Which lines in the records below contain the word "grey"? Return each of them.
---------- RECORDS PROVIDED
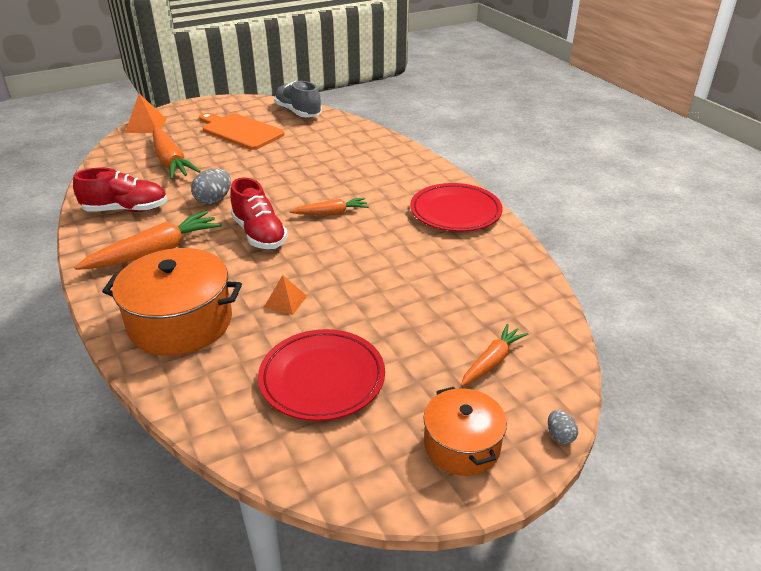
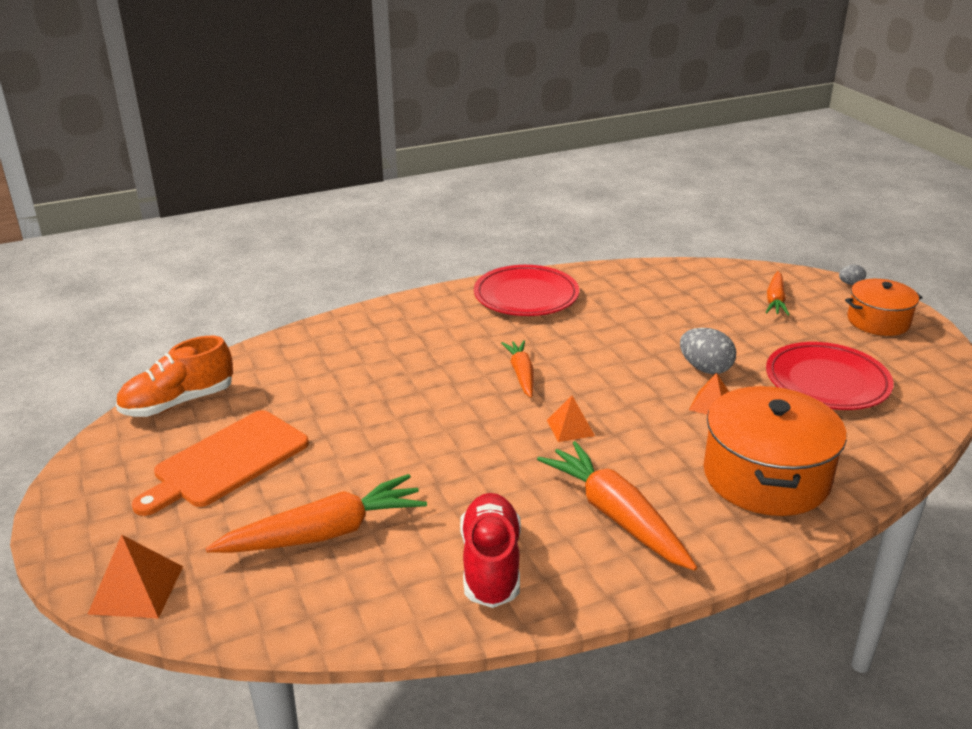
camera: 85 degrees left, 5 degrees down
grey egg [191,168,231,205] -> grey egg moved to [680,328,736,374]
red shoe [230,177,288,249] -> orange pyramid [547,396,595,442]
grey shoe [274,81,322,117] -> orange shoe [116,336,233,417]
orange carrot [461,324,528,386] -> orange carrot turned 120 degrees counterclockwise [766,271,789,316]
--------------------
§ YOUR SOLUTION:
grey egg [191,168,231,205] -> grey egg moved to [680,328,736,374]
grey shoe [274,81,322,117] -> orange shoe [116,336,233,417]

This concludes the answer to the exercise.